- _EXERCISE_
Output the data below exactly, down to the last character.

Records from a data source:
--- START ---

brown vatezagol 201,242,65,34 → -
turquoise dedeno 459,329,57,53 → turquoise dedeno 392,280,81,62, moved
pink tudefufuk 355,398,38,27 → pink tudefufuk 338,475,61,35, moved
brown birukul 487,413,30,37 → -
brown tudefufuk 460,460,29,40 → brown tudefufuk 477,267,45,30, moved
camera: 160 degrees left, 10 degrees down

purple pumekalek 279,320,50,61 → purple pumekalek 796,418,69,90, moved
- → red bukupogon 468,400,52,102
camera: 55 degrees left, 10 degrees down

--- END ---

- _EXERCISE RESULT_
brown vatezagol 201,242,65,34 → -
turquoise dedeno 459,329,57,53 → turquoise dedeno 392,280,81,62, moved
pink tudefufuk 355,398,38,27 → pink tudefufuk 338,475,61,35, moved
brown birukul 487,413,30,37 → -
brown tudefufuk 460,460,29,40 → brown tudefufuk 477,267,45,30, moved
camera: 160 degrees left, 10 degrees down

purple pumekalek 279,320,50,61 → purple pumekalek 796,418,69,90, moved
- → red bukupogon 468,400,52,102
camera: 55 degrees left, 10 degrees down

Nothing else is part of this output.